### MATERIAL TO PROCESS:
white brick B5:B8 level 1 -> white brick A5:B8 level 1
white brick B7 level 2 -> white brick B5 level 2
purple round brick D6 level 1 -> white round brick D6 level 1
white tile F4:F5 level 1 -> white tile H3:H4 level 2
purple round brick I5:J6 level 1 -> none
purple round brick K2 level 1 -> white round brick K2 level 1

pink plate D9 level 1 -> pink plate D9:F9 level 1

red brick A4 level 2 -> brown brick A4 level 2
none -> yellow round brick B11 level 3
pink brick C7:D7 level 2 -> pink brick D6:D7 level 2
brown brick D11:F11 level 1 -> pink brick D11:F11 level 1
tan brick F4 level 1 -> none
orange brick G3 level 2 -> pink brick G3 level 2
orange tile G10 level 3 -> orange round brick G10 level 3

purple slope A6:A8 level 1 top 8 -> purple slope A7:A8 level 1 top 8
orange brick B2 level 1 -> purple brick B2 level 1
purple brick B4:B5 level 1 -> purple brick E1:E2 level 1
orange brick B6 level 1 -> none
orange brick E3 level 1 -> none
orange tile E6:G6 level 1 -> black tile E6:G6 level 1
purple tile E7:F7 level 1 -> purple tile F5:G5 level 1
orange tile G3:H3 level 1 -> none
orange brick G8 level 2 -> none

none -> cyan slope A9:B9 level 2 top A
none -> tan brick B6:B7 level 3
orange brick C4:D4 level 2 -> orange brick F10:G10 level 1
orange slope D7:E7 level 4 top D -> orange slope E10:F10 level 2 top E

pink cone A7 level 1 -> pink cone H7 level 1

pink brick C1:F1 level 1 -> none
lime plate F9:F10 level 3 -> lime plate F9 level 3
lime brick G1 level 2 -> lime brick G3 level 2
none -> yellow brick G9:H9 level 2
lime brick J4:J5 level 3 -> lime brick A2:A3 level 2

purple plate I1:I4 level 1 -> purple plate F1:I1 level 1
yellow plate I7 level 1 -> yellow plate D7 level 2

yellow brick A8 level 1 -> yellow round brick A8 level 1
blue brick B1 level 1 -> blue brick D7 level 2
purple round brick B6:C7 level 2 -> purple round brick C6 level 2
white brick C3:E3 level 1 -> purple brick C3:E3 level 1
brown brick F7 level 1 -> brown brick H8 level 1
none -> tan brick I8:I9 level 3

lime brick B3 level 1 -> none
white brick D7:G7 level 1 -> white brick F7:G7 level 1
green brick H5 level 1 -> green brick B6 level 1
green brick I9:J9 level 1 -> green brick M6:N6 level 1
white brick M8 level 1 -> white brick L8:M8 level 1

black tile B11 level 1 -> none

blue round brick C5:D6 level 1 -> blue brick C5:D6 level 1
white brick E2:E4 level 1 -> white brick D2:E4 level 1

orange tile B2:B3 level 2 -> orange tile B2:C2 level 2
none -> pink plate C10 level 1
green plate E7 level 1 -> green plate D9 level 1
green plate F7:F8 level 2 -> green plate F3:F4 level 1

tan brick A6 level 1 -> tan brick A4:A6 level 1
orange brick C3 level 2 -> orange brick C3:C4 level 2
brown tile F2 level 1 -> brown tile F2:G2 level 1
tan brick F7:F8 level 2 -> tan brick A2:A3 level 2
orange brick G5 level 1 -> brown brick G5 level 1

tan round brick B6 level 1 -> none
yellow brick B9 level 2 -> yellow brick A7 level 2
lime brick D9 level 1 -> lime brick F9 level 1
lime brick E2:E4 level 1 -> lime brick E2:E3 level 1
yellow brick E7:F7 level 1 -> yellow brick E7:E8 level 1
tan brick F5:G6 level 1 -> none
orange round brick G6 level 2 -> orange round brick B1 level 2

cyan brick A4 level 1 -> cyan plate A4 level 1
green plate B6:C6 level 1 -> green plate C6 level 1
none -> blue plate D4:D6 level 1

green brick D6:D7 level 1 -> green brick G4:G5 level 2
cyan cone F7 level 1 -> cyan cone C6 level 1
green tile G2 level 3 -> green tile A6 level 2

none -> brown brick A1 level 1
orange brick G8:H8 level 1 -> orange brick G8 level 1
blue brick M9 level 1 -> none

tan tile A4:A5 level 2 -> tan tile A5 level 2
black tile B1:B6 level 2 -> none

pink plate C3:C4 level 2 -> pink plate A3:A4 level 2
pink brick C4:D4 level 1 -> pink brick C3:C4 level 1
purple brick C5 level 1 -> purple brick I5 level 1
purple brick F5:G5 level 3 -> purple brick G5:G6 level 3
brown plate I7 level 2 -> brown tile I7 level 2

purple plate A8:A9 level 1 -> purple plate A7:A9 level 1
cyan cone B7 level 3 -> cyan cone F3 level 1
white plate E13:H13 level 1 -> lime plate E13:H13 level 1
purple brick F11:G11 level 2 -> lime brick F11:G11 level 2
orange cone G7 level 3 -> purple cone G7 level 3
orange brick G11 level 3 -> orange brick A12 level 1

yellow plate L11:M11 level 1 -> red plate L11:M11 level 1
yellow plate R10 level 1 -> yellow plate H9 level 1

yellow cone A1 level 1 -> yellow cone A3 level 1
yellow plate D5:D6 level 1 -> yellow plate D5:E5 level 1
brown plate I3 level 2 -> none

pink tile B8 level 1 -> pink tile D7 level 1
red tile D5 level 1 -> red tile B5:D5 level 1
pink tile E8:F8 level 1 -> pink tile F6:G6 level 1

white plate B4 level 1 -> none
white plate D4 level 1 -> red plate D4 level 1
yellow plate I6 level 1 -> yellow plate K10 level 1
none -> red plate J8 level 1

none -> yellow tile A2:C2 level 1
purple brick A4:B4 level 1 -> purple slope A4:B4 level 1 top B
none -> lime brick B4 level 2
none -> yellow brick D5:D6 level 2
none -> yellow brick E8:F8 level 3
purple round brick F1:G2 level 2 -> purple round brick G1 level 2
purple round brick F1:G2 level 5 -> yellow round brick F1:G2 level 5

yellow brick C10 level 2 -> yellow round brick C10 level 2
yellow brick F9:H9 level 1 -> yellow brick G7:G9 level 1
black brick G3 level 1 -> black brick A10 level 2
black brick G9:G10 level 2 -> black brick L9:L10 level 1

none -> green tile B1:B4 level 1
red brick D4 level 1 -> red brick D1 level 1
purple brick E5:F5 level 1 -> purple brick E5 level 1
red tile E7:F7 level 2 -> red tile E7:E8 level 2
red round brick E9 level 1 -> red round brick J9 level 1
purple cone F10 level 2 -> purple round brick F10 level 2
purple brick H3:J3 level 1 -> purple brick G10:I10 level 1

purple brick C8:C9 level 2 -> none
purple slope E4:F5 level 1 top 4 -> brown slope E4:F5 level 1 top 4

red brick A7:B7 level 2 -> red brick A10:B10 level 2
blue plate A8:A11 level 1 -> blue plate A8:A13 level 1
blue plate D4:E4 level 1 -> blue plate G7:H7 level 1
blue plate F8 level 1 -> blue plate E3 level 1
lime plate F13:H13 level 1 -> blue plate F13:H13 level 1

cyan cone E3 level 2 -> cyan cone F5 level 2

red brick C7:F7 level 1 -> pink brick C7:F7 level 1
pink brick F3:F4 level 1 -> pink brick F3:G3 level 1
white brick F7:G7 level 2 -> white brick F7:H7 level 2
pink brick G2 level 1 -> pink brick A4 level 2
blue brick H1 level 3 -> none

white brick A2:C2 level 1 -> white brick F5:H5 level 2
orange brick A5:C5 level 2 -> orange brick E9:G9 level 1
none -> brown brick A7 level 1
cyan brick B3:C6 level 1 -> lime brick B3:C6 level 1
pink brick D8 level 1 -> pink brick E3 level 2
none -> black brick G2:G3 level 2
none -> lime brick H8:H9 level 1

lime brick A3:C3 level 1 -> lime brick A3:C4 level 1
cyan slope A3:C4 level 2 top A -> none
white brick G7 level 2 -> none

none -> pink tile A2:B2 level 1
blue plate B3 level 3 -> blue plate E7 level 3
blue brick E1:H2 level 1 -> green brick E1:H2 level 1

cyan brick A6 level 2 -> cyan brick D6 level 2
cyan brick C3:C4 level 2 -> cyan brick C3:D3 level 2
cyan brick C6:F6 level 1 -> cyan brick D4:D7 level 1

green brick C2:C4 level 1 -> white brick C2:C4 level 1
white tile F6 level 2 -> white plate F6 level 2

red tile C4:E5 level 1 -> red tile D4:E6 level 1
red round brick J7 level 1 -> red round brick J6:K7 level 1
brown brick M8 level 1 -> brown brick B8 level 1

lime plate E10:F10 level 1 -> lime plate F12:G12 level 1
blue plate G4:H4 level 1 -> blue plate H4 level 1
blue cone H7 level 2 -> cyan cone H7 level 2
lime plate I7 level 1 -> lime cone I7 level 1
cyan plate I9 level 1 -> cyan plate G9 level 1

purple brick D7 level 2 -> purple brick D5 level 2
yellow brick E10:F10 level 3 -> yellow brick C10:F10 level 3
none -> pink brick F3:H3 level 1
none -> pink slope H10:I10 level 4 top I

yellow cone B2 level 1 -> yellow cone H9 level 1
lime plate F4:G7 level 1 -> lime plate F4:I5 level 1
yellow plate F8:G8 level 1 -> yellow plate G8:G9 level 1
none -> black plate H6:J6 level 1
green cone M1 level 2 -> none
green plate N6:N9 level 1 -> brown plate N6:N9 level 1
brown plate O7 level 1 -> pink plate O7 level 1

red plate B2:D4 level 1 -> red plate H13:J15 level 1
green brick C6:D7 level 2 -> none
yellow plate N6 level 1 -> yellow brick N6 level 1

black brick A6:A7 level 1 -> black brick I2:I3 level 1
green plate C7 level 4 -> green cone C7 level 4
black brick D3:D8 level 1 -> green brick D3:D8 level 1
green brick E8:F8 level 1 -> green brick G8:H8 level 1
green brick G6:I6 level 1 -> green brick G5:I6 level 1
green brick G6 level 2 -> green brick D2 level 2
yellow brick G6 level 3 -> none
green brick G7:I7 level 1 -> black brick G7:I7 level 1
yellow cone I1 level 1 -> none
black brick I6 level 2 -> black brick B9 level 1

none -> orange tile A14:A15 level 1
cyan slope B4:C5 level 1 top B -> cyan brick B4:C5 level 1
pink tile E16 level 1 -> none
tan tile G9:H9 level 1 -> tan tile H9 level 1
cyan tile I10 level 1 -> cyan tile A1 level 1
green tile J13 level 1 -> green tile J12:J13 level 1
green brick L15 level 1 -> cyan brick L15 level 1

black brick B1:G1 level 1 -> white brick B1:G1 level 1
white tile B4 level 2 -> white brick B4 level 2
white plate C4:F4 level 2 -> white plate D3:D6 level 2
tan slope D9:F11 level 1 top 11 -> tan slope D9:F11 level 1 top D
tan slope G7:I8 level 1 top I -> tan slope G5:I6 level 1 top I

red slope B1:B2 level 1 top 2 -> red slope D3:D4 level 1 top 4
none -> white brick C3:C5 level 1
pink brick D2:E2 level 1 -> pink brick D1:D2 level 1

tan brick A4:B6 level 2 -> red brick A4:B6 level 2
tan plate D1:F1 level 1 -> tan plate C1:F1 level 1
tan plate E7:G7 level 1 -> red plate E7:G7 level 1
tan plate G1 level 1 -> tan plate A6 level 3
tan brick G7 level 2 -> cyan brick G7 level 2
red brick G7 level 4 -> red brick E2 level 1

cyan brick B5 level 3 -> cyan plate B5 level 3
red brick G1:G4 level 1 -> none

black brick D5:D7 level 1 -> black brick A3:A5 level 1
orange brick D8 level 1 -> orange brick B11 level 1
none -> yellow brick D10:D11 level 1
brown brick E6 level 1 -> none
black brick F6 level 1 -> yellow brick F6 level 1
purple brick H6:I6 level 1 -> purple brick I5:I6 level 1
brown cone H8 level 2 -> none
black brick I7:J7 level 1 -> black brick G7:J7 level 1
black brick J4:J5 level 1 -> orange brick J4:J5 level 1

### PROBLEM DETAILS:
Starting with the first line of the entries and ending with the line that has "blue round brick", copy each line exactly and add nothing.

### ANSWER SPACE:
white brick B5:B8 level 1 -> white brick A5:B8 level 1
white brick B7 level 2 -> white brick B5 level 2
purple round brick D6 level 1 -> white round brick D6 level 1
white tile F4:F5 level 1 -> white tile H3:H4 level 2
purple round brick I5:J6 level 1 -> none
purple round brick K2 level 1 -> white round brick K2 level 1

pink plate D9 level 1 -> pink plate D9:F9 level 1

red brick A4 level 2 -> brown brick A4 level 2
none -> yellow round brick B11 level 3
pink brick C7:D7 level 2 -> pink brick D6:D7 level 2
brown brick D11:F11 level 1 -> pink brick D11:F11 level 1
tan brick F4 level 1 -> none
orange brick G3 level 2 -> pink brick G3 level 2
orange tile G10 level 3 -> orange round brick G10 level 3

purple slope A6:A8 level 1 top 8 -> purple slope A7:A8 level 1 top 8
orange brick B2 level 1 -> purple brick B2 level 1
purple brick B4:B5 level 1 -> purple brick E1:E2 level 1
orange brick B6 level 1 -> none
orange brick E3 level 1 -> none
orange tile E6:G6 level 1 -> black tile E6:G6 level 1
purple tile E7:F7 level 1 -> purple tile F5:G5 level 1
orange tile G3:H3 level 1 -> none
orange brick G8 level 2 -> none

none -> cyan slope A9:B9 level 2 top A
none -> tan brick B6:B7 level 3
orange brick C4:D4 level 2 -> orange brick F10:G10 level 1
orange slope D7:E7 level 4 top D -> orange slope E10:F10 level 2 top E

pink cone A7 level 1 -> pink cone H7 level 1

pink brick C1:F1 level 1 -> none
lime plate F9:F10 level 3 -> lime plate F9 level 3
lime brick G1 level 2 -> lime brick G3 level 2
none -> yellow brick G9:H9 level 2
lime brick J4:J5 level 3 -> lime brick A2:A3 level 2

purple plate I1:I4 level 1 -> purple plate F1:I1 level 1
yellow plate I7 level 1 -> yellow plate D7 level 2

yellow brick A8 level 1 -> yellow round brick A8 level 1
blue brick B1 level 1 -> blue brick D7 level 2
purple round brick B6:C7 level 2 -> purple round brick C6 level 2
white brick C3:E3 level 1 -> purple brick C3:E3 level 1
brown brick F7 level 1 -> brown brick H8 level 1
none -> tan brick I8:I9 level 3

lime brick B3 level 1 -> none
white brick D7:G7 level 1 -> white brick F7:G7 level 1
green brick H5 level 1 -> green brick B6 level 1
green brick I9:J9 level 1 -> green brick M6:N6 level 1
white brick M8 level 1 -> white brick L8:M8 level 1

black tile B11 level 1 -> none

blue round brick C5:D6 level 1 -> blue brick C5:D6 level 1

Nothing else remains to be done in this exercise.